**Requirement**
Below are some records; repeat them all exactly, minus the pictures.

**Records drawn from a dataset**
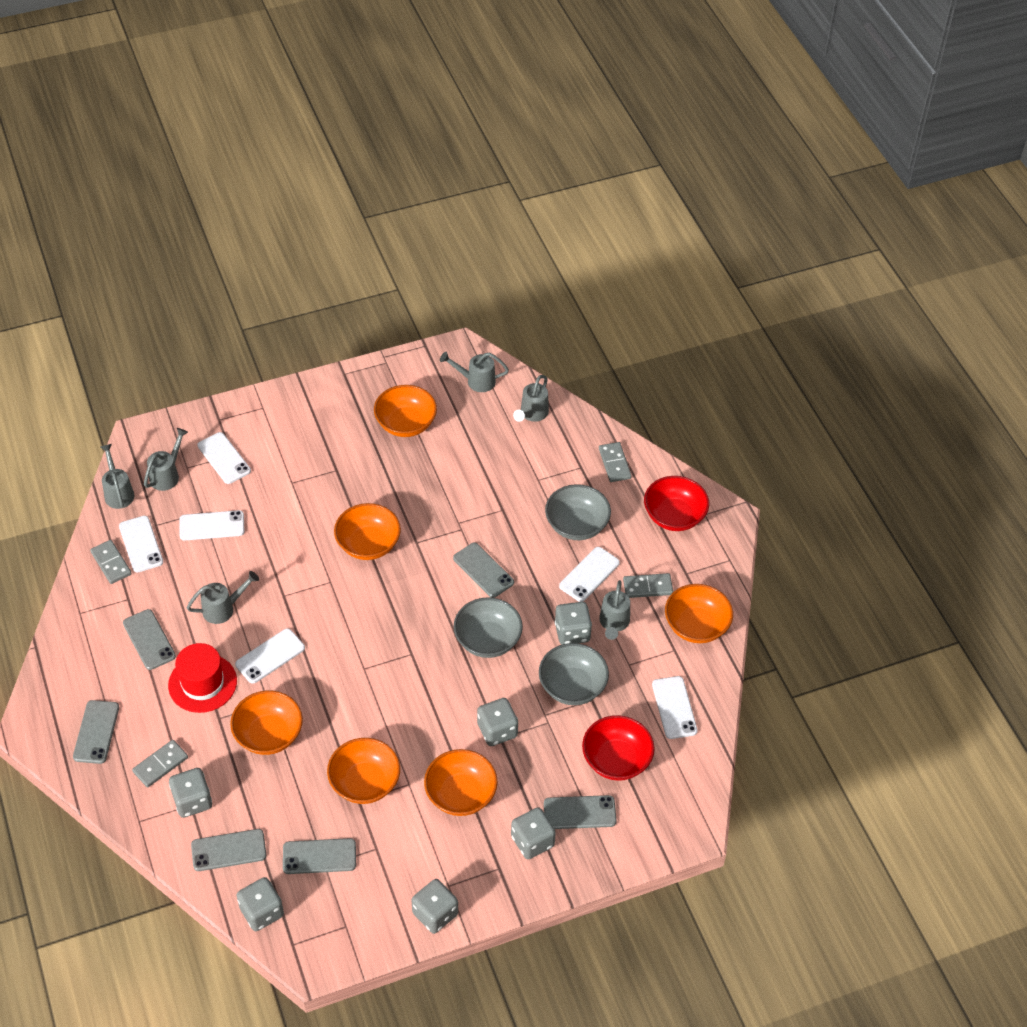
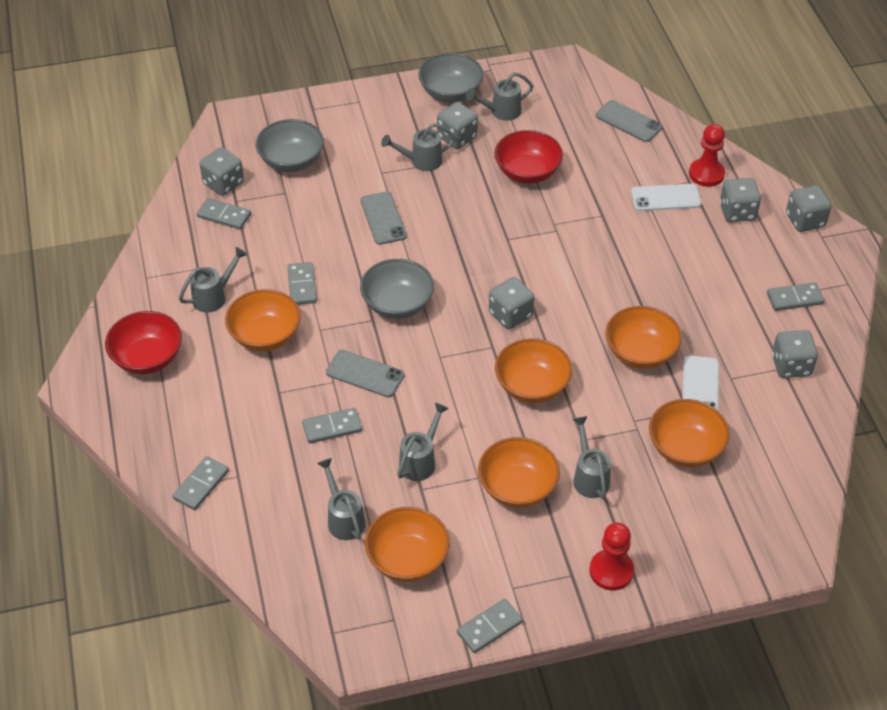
grey domino: [90,540,132,584] [132,740,188,787] [599,442,632,482] [623,573,673,598] = 4 -> [172,456,229,510] [197,198,251,230] [287,262,317,305] [302,408,362,444] [457,599,523,653] [767,282,824,311] = 6
grey phone: [73,700,119,764] [123,609,176,670] [191,829,266,871] [283,838,356,874] [453,543,514,598] [544,795,617,829] = 6 -> [326,350,404,397] [360,191,407,245] [596,100,663,142] = 3
red hat: [168,643,237,713] = 1 -> none = 0
red pawn: none = 0 -> [589,522,634,590] [689,124,725,187] = 2
white phone: [119,516,163,572] [179,510,245,540] [198,432,251,484] [235,628,305,684] [559,547,620,602] [652,676,698,739] = 6 -> [631,184,702,211] [682,356,719,410] = 2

**Answer box**
grey domino: [90,540,132,584] [132,740,188,787] [599,442,632,482] [623,573,673,598] = 4 -> [172,456,229,510] [197,198,251,230] [287,262,317,305] [302,408,362,444] [457,599,523,653] [767,282,824,311] = 6
grey phone: [73,700,119,764] [123,609,176,670] [191,829,266,871] [283,838,356,874] [453,543,514,598] [544,795,617,829] = 6 -> [326,350,404,397] [360,191,407,245] [596,100,663,142] = 3
red hat: [168,643,237,713] = 1 -> none = 0
red pawn: none = 0 -> [589,522,634,590] [689,124,725,187] = 2
white phone: [119,516,163,572] [179,510,245,540] [198,432,251,484] [235,628,305,684] [559,547,620,602] [652,676,698,739] = 6 -> [631,184,702,211] [682,356,719,410] = 2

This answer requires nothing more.